*DATA ENTRIES:*
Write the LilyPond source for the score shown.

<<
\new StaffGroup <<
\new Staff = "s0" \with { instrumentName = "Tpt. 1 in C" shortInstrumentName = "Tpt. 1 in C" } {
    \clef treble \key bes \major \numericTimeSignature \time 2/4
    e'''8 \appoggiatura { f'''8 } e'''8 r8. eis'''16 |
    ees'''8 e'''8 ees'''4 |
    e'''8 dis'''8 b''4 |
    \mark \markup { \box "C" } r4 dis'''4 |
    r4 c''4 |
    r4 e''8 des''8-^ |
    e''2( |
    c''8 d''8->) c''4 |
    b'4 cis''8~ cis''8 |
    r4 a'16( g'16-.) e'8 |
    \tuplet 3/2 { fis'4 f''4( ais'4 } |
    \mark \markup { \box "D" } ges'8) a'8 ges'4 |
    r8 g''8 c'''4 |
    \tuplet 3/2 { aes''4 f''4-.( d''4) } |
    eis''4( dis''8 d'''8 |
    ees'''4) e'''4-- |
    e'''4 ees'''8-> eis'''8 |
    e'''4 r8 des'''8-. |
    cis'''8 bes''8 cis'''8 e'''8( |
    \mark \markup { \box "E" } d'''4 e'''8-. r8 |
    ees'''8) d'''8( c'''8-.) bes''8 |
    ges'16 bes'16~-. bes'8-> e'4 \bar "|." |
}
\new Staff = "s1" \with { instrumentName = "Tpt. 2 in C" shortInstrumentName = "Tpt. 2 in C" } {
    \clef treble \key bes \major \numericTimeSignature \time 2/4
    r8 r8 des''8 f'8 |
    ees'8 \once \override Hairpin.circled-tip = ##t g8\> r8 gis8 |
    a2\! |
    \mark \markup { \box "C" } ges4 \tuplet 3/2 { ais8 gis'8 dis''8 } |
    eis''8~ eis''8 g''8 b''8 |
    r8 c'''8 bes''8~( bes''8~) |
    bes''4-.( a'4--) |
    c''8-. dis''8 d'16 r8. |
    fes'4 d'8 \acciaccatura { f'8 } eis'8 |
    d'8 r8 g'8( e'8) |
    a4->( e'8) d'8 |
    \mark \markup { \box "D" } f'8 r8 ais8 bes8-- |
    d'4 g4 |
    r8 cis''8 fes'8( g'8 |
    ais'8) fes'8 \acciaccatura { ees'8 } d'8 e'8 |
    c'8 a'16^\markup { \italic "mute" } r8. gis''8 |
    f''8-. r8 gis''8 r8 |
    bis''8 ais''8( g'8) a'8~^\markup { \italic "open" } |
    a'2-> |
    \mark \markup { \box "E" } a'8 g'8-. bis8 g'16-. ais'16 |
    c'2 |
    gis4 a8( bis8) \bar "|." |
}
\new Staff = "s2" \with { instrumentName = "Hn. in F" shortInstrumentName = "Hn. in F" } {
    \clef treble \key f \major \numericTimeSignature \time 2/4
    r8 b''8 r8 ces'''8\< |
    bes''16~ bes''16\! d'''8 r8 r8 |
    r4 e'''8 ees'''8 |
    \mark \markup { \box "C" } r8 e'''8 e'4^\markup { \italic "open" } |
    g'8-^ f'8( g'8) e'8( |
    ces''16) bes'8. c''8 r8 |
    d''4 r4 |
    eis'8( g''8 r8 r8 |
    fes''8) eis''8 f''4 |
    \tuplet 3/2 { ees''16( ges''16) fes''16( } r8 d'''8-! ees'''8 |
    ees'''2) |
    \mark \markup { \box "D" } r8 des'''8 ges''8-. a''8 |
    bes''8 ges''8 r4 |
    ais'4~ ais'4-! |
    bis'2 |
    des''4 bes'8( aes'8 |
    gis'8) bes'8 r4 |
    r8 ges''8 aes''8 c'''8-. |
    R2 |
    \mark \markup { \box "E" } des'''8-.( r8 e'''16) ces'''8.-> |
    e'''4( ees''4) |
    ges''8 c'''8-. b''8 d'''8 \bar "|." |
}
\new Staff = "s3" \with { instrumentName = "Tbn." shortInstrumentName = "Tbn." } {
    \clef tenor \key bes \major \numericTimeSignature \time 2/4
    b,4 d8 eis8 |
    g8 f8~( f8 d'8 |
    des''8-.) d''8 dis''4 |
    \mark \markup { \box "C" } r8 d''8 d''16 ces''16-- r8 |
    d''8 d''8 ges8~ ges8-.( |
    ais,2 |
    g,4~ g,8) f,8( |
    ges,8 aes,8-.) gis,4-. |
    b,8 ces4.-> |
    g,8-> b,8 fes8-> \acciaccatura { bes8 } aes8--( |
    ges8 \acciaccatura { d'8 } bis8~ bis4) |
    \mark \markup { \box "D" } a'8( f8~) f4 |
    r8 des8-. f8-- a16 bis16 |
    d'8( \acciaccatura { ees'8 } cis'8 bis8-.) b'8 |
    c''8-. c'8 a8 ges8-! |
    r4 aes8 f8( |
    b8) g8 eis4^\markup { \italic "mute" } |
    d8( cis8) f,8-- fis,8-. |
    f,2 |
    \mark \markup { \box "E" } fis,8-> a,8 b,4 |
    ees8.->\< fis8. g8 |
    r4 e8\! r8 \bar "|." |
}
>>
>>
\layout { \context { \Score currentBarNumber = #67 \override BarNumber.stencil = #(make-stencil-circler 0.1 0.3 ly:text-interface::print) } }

*TASK DESCRIPTION:*
Select every line above that contains the string "open" and copy each of those lines in full.

*OUTPUT:*
    bis''8 ais''8( g'8) a'8~^\markup { \italic "open" } |
    \mark \markup { \box "C" } r8 e'''8 e'4^\markup { \italic "open" } |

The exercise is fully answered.